→ ABOUT THIS TASK: Would you repeat the listing below exactly, with no pictures in it?

→ INFORMATION PROVIDED:

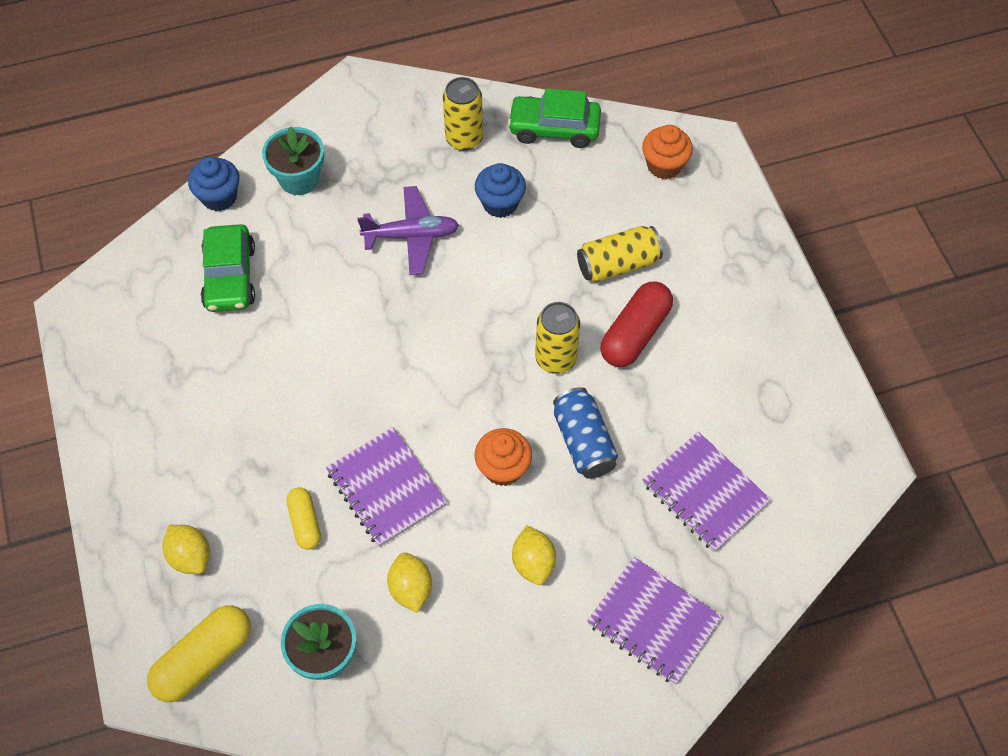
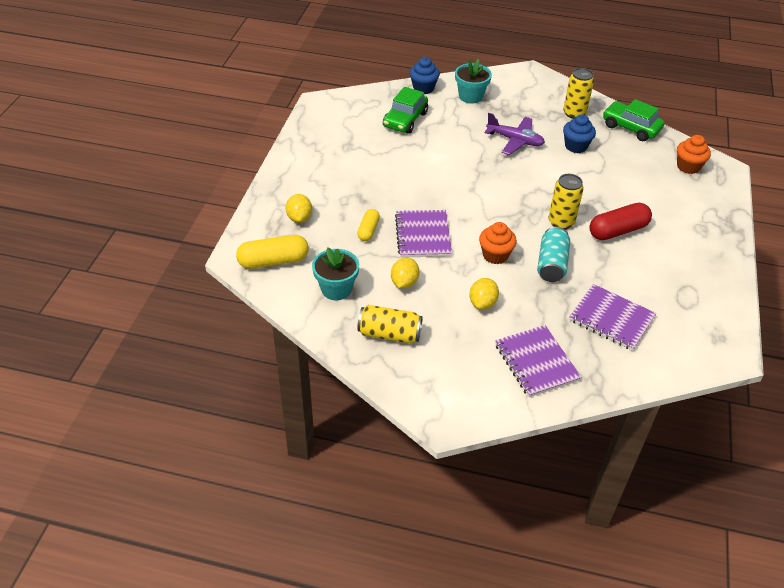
camera: 30 degrees right, 15 degrees down
(583, 442) = (551, 264): blue can -> turquoise can
(618, 264) = (628, 197): yellow can -> yellow can (389, 334)
(705, 493) = (611, 319): purple notebook -> purple notebook turned 45 degrees counterclockwise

→ COMPLETED EXERCISE:
camera: 30 degrees right, 15 degrees down
(583, 442) = (551, 264): blue can -> turquoise can
(618, 264) = (628, 197): yellow can -> yellow can (389, 334)
(705, 493) = (611, 319): purple notebook -> purple notebook turned 45 degrees counterclockwise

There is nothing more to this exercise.